WHAT THIS TASK INVOLVES:
Below are records to retype exactly, except for the pictures.

□ □ □ □

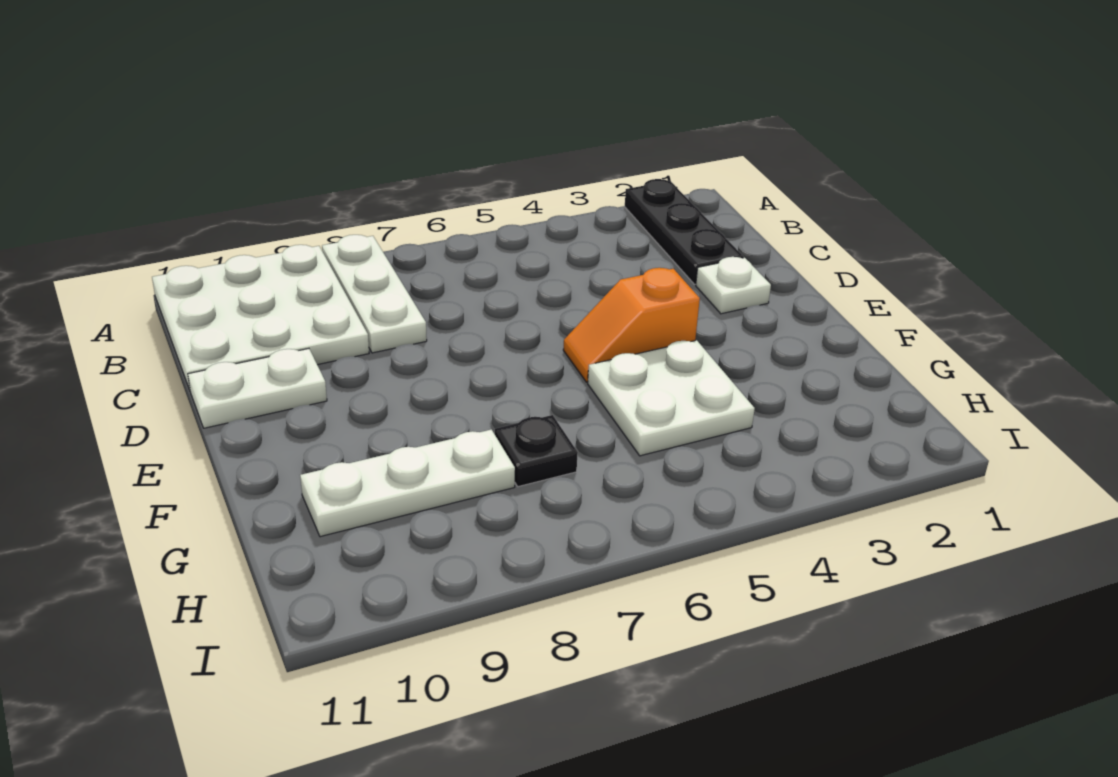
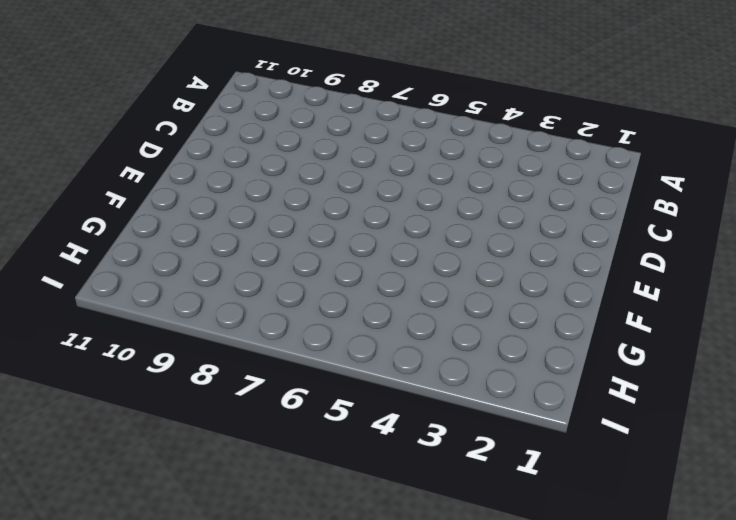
none -> black plate A2:C2 level 1
none -> white plate A8:C8 level 1

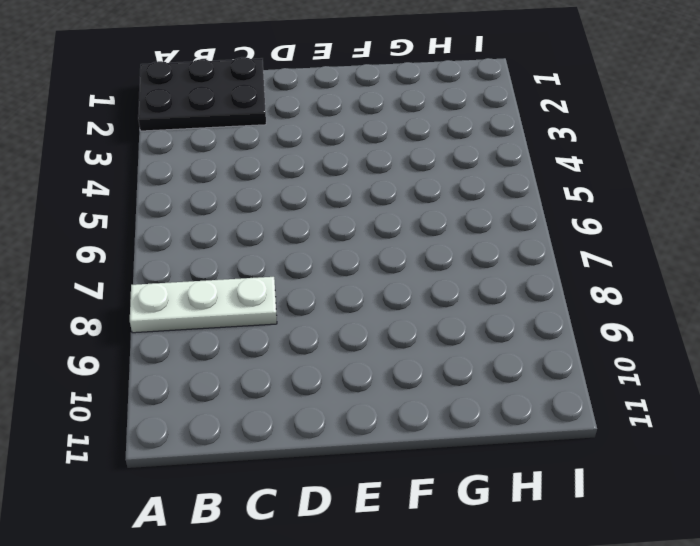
black plate A1:C2 level 1 -> black plate A2:C2 level 1
none -> white plate A9:C11 level 1
none -> white plate D2 level 1

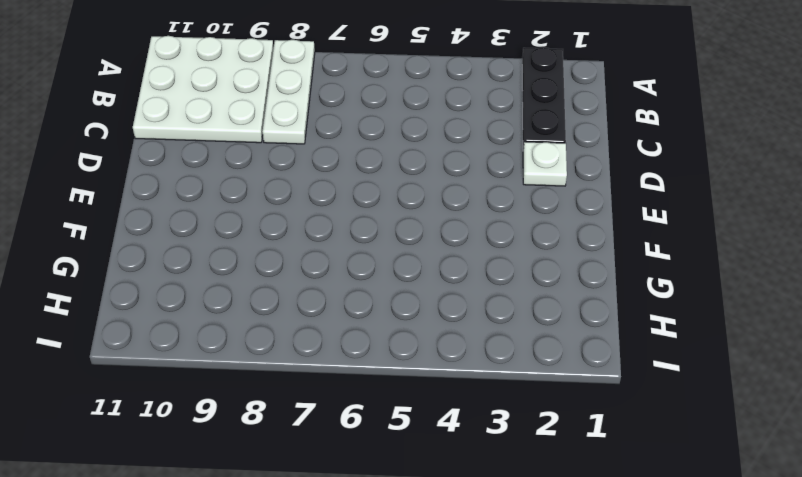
none -> white plate D10:D11 level 1
none -> orange slope E4:E5 level 1 top 4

□ □ □ □

REPLY TO THE EXERCISE:
none -> black plate A2:C2 level 1
none -> white plate A8:C8 level 1

black plate A1:C2 level 1 -> black plate A2:C2 level 1
none -> white plate A9:C11 level 1
none -> white plate D2 level 1

none -> white plate D10:D11 level 1
none -> orange slope E4:E5 level 1 top 4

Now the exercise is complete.